WHAT YOU HAVE TO DO: Repeat every entry word for word; omit all pictures.

——

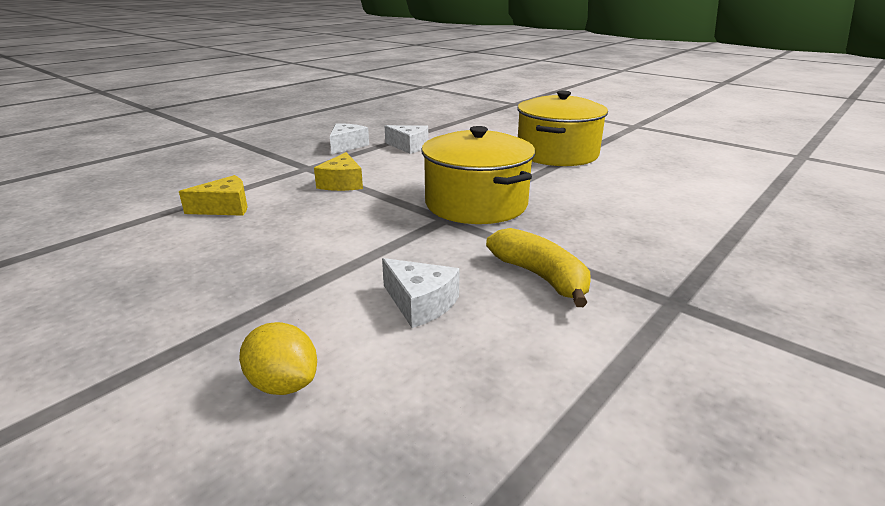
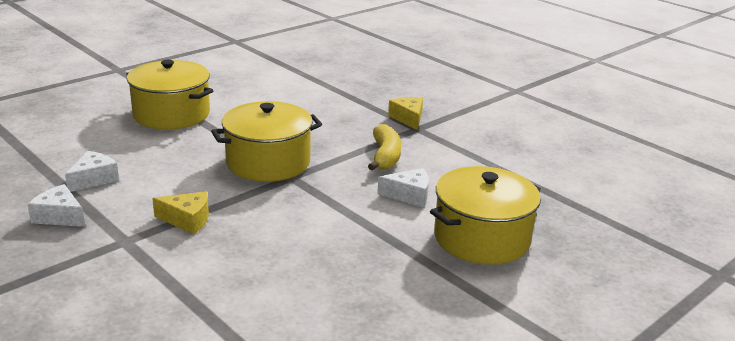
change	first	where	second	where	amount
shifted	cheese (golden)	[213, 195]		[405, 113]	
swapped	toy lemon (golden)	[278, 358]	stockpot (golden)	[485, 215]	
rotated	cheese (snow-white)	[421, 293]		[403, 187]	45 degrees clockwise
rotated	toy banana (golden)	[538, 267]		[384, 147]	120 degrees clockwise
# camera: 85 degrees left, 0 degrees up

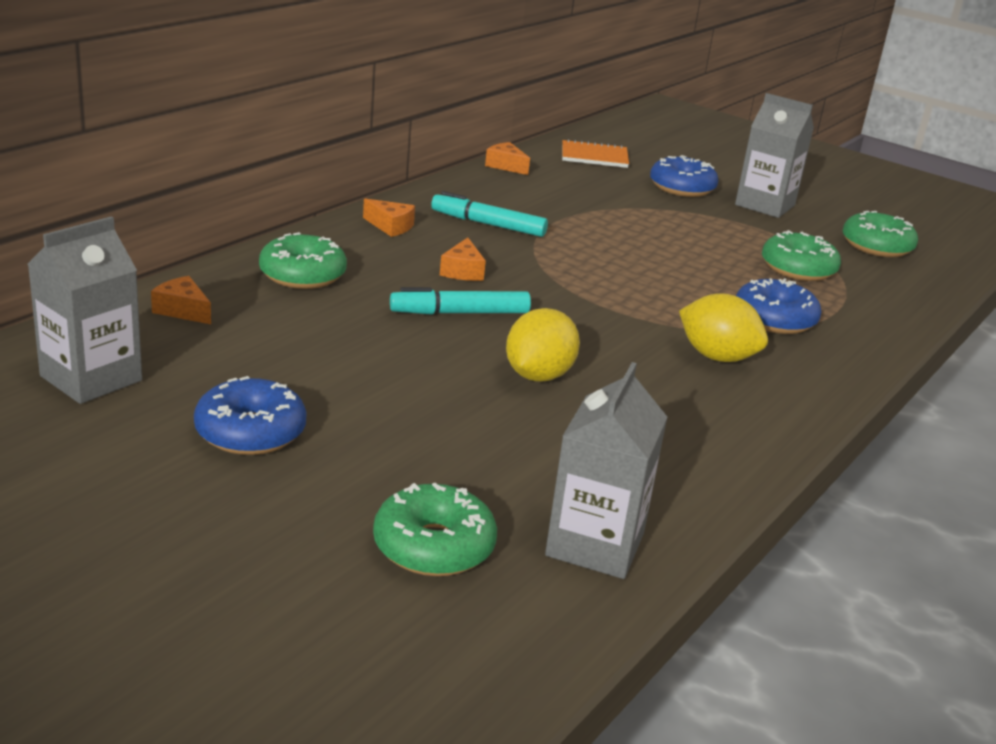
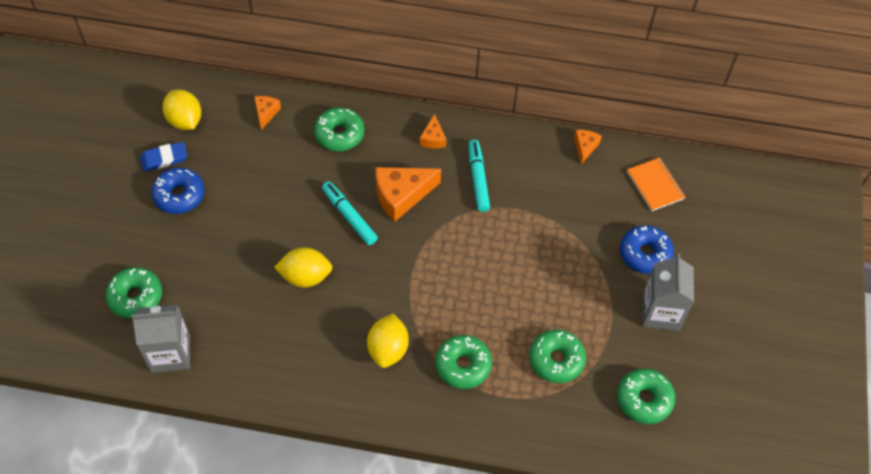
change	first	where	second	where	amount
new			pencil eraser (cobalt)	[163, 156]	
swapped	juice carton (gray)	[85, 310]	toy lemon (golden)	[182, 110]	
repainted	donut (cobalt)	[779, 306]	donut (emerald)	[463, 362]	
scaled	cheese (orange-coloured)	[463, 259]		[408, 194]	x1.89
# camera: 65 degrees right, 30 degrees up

——

WRITTEN SOLUTION:
change	first	where	second	where	amount
shifted	cheese (golden)	[213, 195]		[405, 113]	
swapped	toy lemon (golden)	[278, 358]	stockpot (golden)	[485, 215]	
rotated	cheese (snow-white)	[421, 293]		[403, 187]	45 degrees clockwise
rotated	toy banana (golden)	[538, 267]		[384, 147]	120 degrees clockwise
# camera: 85 degrees left, 0 degrees up

change	first	where	second	where	amount
new			pencil eraser (cobalt)	[163, 156]	
swapped	juice carton (gray)	[85, 310]	toy lemon (golden)	[182, 110]	
repainted	donut (cobalt)	[779, 306]	donut (emerald)	[463, 362]	
scaled	cheese (orange-coloured)	[463, 259]		[408, 194]	x1.89
# camera: 65 degrees right, 30 degrees up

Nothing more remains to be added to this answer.